SET EXERCISE: Pick out every line in the records that contains the string "grace" and copy each of those lines. Case counts.

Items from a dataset

* * *

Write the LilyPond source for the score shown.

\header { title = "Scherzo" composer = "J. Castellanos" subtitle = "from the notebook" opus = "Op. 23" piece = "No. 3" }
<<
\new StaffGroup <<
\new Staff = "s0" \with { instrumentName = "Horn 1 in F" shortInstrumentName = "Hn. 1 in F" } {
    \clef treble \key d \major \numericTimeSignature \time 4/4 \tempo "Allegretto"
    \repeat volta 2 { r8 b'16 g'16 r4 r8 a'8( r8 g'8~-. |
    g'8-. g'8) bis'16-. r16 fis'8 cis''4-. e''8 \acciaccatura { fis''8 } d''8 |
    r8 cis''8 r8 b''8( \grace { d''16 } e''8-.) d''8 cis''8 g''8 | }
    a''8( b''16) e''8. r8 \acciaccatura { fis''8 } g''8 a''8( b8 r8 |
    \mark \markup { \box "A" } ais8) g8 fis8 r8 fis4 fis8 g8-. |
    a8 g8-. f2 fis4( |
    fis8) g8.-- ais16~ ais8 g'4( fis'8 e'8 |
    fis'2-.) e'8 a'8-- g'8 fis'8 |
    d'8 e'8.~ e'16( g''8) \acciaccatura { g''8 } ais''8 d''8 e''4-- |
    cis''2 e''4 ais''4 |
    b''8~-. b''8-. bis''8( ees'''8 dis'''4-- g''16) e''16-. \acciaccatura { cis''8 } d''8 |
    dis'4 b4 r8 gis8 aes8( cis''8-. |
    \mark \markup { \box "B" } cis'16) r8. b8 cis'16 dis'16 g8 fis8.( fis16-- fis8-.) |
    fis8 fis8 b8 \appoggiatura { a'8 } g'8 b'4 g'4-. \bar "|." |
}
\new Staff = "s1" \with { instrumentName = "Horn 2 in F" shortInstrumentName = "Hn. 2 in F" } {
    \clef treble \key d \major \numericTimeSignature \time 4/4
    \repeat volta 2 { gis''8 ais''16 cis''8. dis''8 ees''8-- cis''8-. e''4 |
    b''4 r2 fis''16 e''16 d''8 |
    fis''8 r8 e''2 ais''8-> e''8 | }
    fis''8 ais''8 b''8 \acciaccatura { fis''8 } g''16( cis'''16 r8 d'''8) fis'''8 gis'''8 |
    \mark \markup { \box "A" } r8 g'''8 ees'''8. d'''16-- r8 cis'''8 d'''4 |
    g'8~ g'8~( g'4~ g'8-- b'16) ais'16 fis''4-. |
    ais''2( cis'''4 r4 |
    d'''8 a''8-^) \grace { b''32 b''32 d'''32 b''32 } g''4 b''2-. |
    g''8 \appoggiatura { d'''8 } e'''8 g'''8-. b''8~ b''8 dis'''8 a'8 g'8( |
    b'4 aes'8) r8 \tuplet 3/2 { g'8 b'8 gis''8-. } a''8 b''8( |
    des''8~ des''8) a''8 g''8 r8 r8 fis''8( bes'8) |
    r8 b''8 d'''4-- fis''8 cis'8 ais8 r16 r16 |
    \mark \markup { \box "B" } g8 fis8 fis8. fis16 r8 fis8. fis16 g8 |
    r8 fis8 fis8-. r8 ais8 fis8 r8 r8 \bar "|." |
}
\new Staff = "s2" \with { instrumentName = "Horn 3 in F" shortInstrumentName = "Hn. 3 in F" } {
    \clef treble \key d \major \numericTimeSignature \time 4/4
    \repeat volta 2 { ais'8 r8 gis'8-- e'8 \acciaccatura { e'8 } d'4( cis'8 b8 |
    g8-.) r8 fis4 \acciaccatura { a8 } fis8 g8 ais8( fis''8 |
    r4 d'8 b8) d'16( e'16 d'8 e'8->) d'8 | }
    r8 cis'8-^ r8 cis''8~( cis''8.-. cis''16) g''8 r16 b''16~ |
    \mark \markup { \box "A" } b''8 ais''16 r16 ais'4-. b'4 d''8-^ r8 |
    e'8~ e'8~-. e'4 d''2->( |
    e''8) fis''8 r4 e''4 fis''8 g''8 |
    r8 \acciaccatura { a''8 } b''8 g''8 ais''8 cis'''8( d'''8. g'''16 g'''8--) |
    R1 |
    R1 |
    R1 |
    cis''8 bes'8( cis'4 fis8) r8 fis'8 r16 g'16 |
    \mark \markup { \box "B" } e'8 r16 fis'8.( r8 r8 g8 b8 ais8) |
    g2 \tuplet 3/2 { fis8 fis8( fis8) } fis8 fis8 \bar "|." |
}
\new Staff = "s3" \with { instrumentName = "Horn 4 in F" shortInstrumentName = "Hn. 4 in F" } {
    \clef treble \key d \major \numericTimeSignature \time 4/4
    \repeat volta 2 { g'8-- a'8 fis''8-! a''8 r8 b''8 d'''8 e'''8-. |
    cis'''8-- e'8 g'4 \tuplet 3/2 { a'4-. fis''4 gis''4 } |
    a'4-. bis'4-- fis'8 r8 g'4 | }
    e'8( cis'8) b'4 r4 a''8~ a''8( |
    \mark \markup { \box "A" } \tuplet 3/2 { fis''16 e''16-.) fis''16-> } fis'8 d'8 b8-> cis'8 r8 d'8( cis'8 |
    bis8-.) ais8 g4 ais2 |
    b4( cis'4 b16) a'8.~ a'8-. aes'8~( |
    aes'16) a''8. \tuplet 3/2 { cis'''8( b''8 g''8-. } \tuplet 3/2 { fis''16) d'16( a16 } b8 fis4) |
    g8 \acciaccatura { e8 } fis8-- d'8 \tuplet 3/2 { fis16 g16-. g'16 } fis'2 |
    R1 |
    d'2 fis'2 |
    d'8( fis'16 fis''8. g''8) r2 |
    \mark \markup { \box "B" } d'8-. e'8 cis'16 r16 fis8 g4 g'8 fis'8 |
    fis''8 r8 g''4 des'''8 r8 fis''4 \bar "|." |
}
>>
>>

* * *

SOLUTION FOR THIS TASK:
    r8 cis''8 r8 b''8( \grace { d''16 } e''8-.) d''8 cis''8 g''8 | }
    d'''8 a''8-^) \grace { b''32 b''32 d'''32 b''32 } g''4 b''2-. |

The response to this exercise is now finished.